AIM => Reproduce the entries word for word, starting at the very first line and ending at the line containing "22: (690, 685)", with both of those lines included. Leave the pictures out of your answer.

RECORD LIST =>
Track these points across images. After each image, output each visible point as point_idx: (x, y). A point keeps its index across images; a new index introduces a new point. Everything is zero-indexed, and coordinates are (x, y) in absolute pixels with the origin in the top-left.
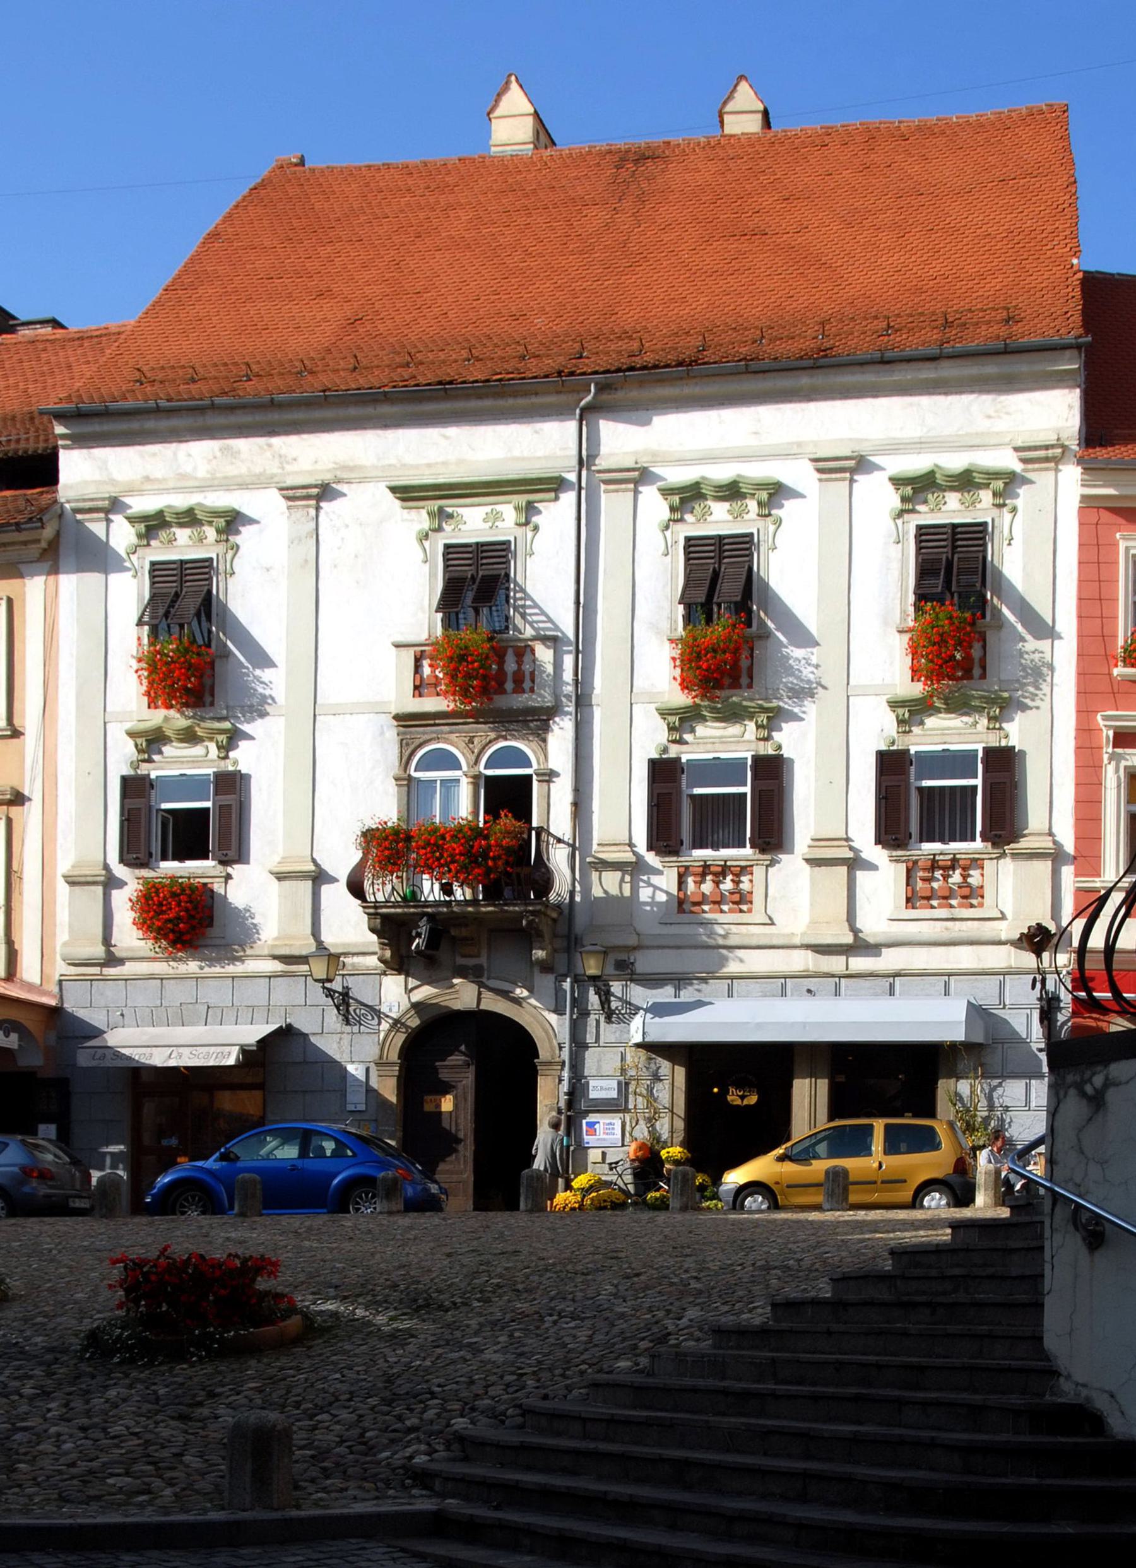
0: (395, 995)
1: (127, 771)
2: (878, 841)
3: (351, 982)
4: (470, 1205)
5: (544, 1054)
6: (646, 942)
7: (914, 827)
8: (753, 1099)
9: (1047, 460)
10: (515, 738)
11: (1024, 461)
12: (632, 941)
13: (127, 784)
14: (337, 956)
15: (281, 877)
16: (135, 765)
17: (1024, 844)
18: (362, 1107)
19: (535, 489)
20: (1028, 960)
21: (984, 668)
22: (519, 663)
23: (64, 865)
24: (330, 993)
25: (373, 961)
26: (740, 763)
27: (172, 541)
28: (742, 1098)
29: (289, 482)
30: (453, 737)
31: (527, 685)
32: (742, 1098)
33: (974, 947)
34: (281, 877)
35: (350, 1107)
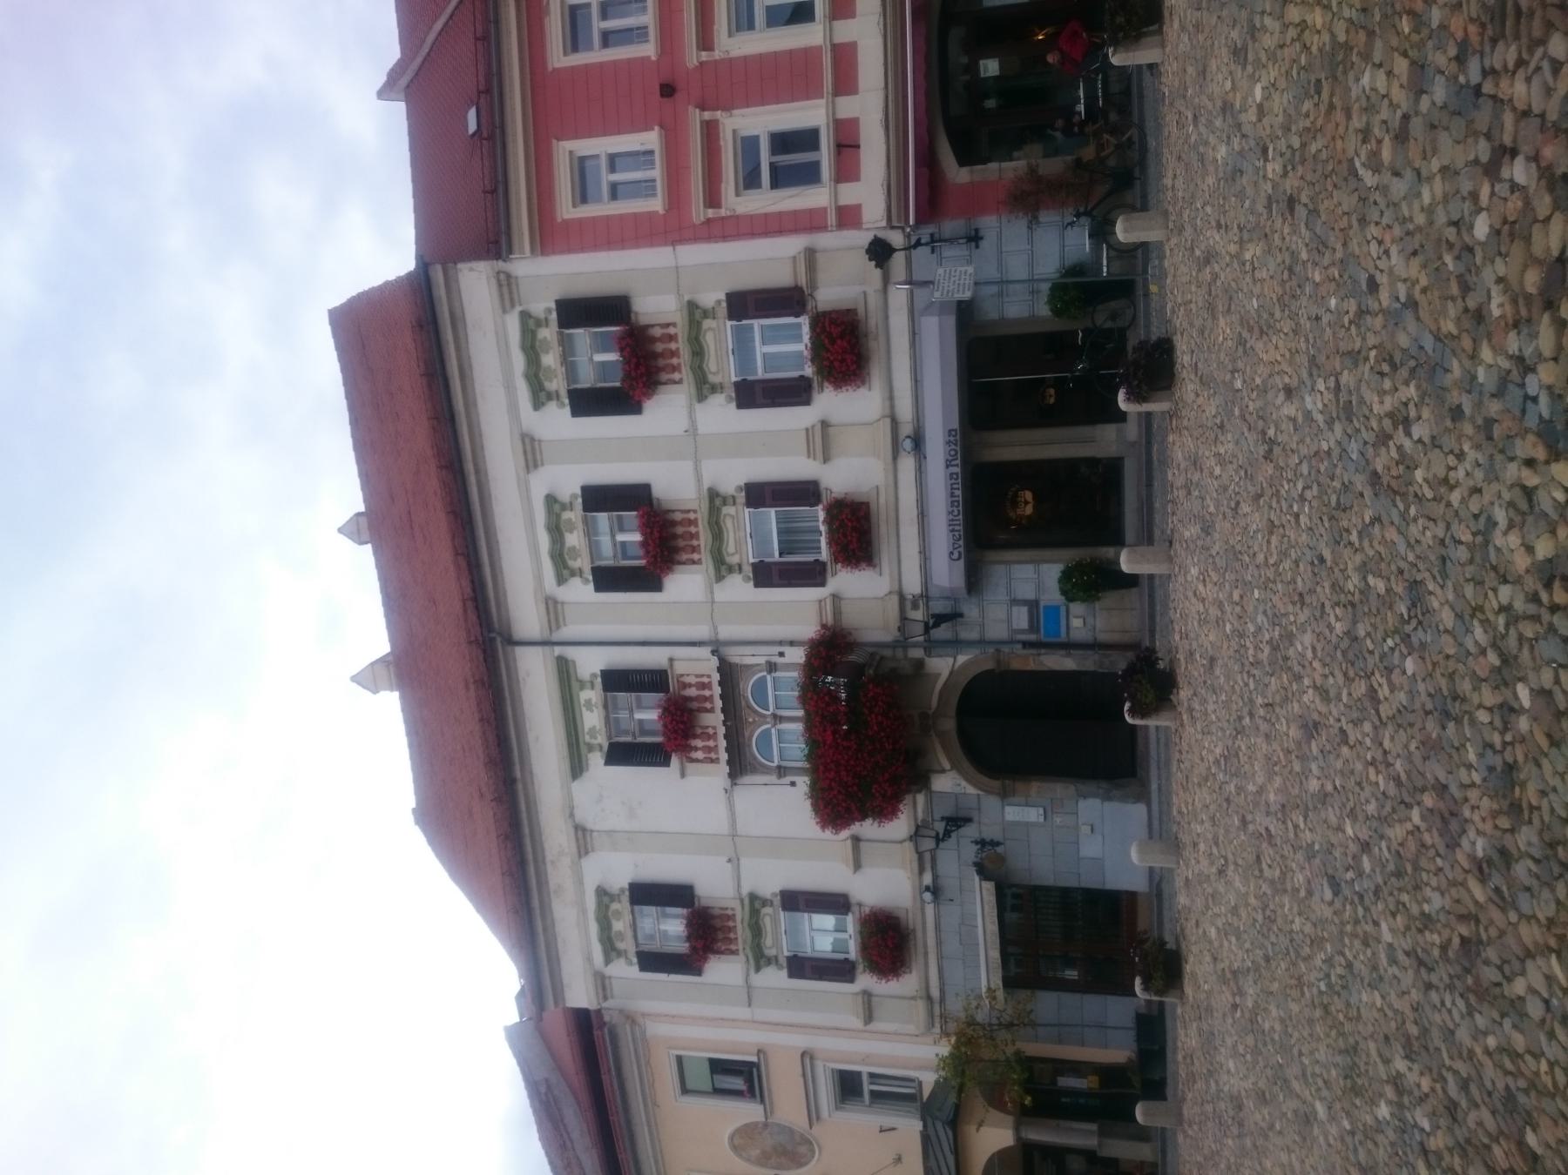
0: (948, 782)
1: (784, 973)
2: (807, 402)
3: (937, 816)
4: (1134, 590)
5: (989, 665)
6: (896, 588)
7: (810, 558)
8: (1028, 495)
9: (509, 285)
10: (750, 746)
11: (513, 306)
12: (895, 599)
13: (759, 583)
14: (918, 827)
15: (857, 865)
16: (780, 967)
17: (803, 281)
18: (1041, 811)
19: (564, 670)
20: (898, 260)
21: (668, 325)
22: (690, 685)
23: (857, 1023)
24: (947, 834)
25: (921, 798)
26: (736, 330)
27: (620, 934)
28: (1026, 503)
29: (574, 850)
30: (747, 734)
31: (706, 680)
32: (1026, 503)
33: (891, 313)
34: (857, 865)
35: (1042, 819)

OUTPUT =>
Track these points across images. After each image, output each visible point as point_idx: (x, y). A point keeps its index across images; a new index introduces a new point. Everything is zero-indexed, and coordinates are (x, y) in absolute pixels with the origin in the top-left.
0: (395, 995)
1: (127, 771)
2: (878, 841)
3: (351, 982)
4: (470, 1205)
5: (544, 1054)
6: (646, 942)
7: (914, 827)
8: (753, 1099)
9: (1047, 460)
10: (515, 738)
11: (1024, 461)
12: (632, 941)
13: (127, 784)
14: (337, 956)
15: (281, 877)
16: (135, 765)
17: (1024, 844)
18: (362, 1107)
19: (535, 489)
20: (1028, 960)
21: (984, 668)
22: (519, 663)
23: (64, 865)
24: (330, 993)
25: (373, 961)
26: (740, 763)
27: (172, 541)
28: (742, 1098)
29: (289, 482)
30: (453, 737)
31: (527, 685)
32: (742, 1098)
33: (974, 947)
34: (281, 877)
35: (350, 1107)
0: (948, 782)
1: (784, 973)
2: (807, 402)
3: (937, 816)
4: (1134, 590)
5: (989, 665)
6: (896, 588)
7: (810, 558)
8: (1028, 495)
9: (509, 285)
10: (750, 746)
11: (513, 306)
12: (895, 599)
13: (759, 583)
14: (918, 827)
15: (857, 865)
16: (780, 967)
17: (803, 281)
18: (1041, 811)
19: (564, 670)
20: (898, 260)
21: (668, 325)
22: (690, 685)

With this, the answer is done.